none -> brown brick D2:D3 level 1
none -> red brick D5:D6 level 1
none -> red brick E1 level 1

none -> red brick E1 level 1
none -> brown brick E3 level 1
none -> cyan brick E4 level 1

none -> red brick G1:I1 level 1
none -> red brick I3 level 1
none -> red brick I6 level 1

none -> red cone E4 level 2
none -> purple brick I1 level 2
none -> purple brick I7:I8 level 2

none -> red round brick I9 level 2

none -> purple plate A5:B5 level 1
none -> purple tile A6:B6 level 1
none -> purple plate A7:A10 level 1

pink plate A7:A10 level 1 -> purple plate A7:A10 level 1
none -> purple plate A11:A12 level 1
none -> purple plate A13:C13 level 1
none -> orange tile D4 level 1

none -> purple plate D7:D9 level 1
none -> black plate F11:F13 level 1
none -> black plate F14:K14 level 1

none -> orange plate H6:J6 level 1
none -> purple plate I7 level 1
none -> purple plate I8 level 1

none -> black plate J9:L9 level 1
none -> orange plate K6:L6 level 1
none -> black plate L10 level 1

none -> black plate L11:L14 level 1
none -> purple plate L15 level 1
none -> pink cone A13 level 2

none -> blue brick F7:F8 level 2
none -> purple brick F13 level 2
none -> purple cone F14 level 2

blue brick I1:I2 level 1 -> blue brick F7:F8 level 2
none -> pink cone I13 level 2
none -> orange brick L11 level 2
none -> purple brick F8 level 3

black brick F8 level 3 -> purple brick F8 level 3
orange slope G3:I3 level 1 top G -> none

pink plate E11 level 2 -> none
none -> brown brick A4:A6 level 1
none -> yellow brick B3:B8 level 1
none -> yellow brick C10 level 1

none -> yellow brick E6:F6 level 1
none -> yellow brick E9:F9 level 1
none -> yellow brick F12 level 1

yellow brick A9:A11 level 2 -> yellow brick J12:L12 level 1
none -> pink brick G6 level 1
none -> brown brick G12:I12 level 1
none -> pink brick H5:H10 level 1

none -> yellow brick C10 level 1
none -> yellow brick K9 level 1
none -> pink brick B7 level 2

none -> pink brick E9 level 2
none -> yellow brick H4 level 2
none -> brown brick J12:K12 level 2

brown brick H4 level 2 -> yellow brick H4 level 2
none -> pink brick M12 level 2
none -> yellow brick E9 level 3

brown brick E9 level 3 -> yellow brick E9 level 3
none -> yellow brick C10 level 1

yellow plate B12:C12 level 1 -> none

- - - - - - -

Work to be completed: Return each full line of the entries that contains the word "pink".

Solution to this exercise:
pink plate A7:A10 level 1 -> purple plate A7:A10 level 1
none -> pink cone A13 level 2
none -> pink cone I13 level 2
pink plate E11 level 2 -> none
none -> pink brick G6 level 1
none -> pink brick H5:H10 level 1
none -> pink brick B7 level 2
none -> pink brick E9 level 2
none -> pink brick M12 level 2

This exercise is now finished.